• [Your objective]:
The line containing "pink brick E9" marks where to begin. Write out that line and every line after it exactly, through the last line below.

• [Material provided]:
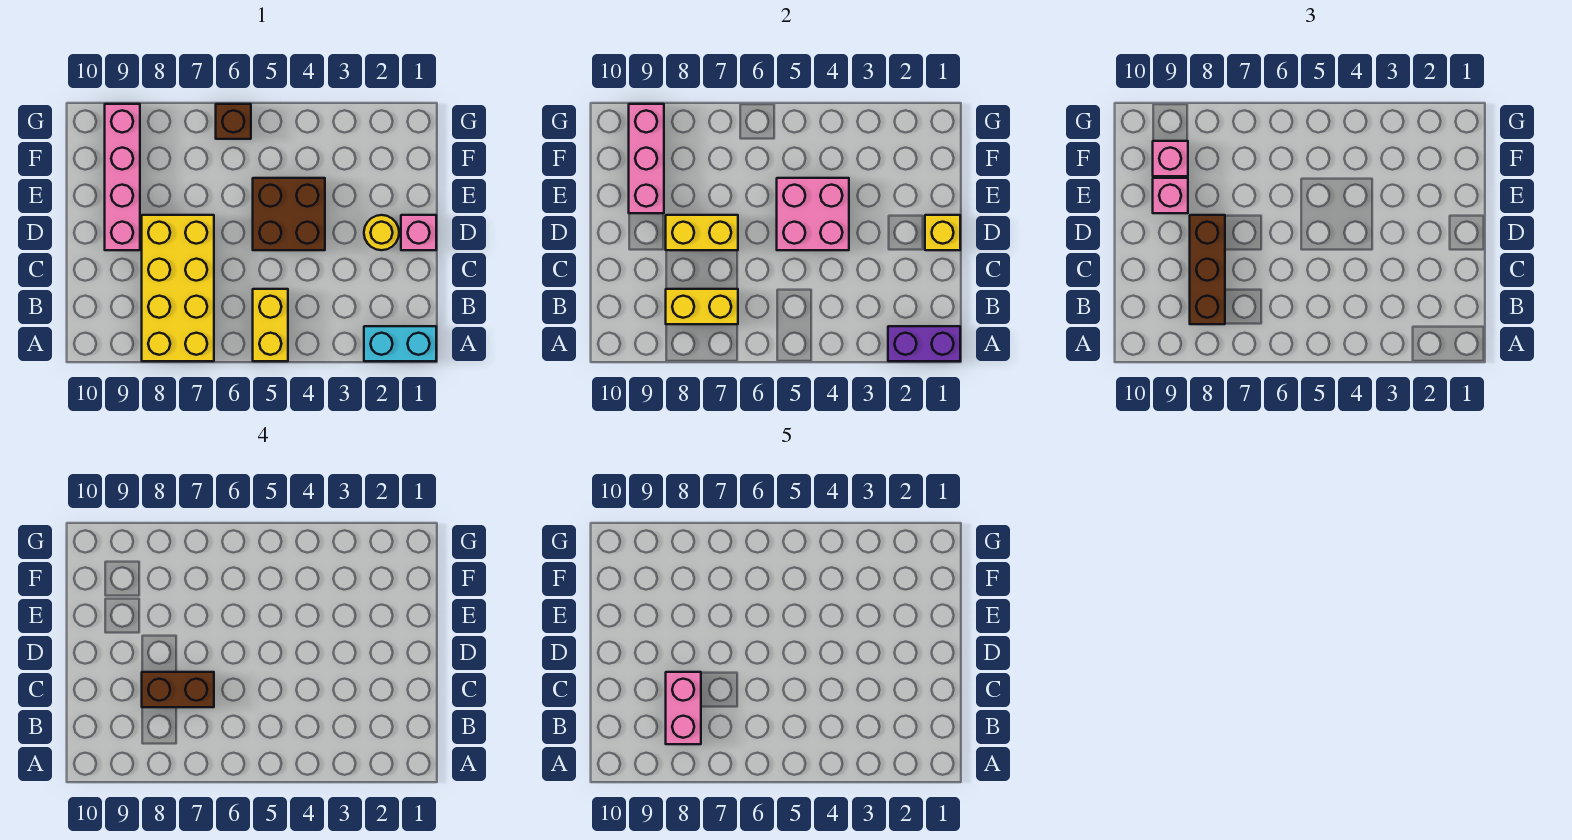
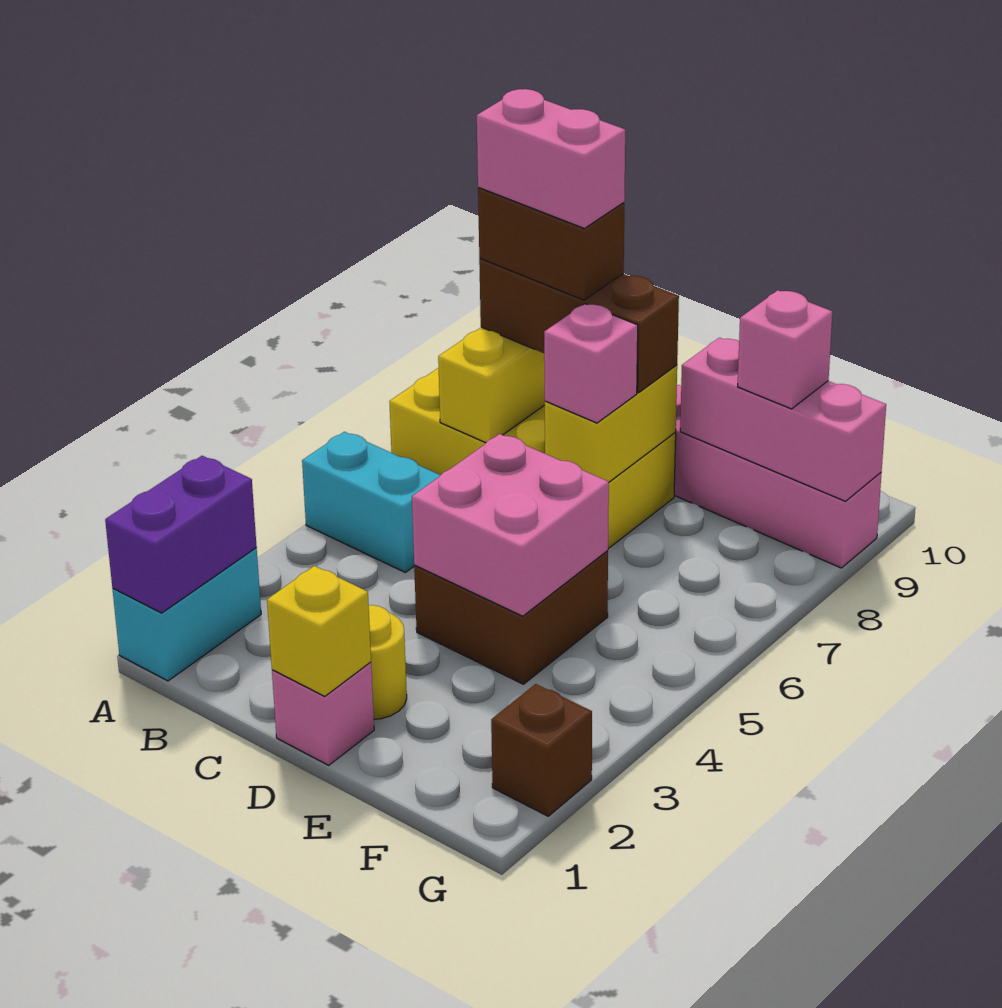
yellow brick A5:B5 level 1 -> cyan brick A5:B5 level 1
brown brick C7:C8 level 4 -> brown brick B8:C8 level 4
pink brick E9 level 3 -> pink brick D7 level 3
brown brick G6 level 1 -> brown brick G2 level 1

• [Expected answer]:
pink brick E9 level 3 -> pink brick D7 level 3
brown brick G6 level 1 -> brown brick G2 level 1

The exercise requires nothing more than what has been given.